--- Raw data ---
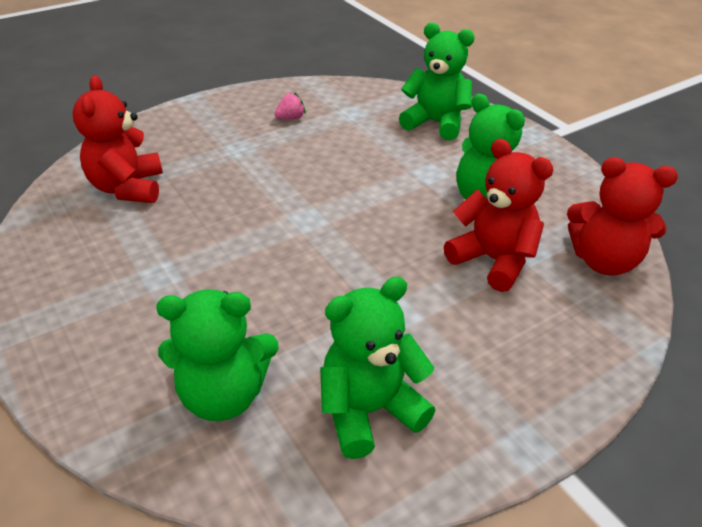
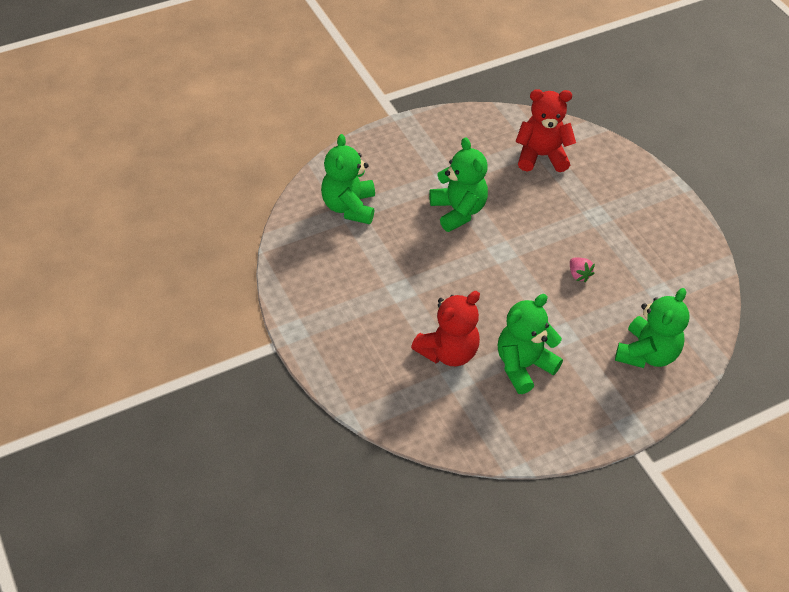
camera: 95 degrees right, 10 degrees up
(290, 118) = (647, 249): pink strawberry -> pink strawberry (579, 275)
(369, 410) = (328, 266): green teddy bear -> green teddy bear (458, 211)
(603, 261) = (442, 422): red teddy bear -> none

--- Instructions for the task ---
Reproduce, word for word, everything in the listing above except the pictures.

--- Task response ---
camera: 95 degrees right, 10 degrees up
(290, 118) = (647, 249): pink strawberry -> pink strawberry (579, 275)
(369, 410) = (328, 266): green teddy bear -> green teddy bear (458, 211)
(603, 261) = (442, 422): red teddy bear -> none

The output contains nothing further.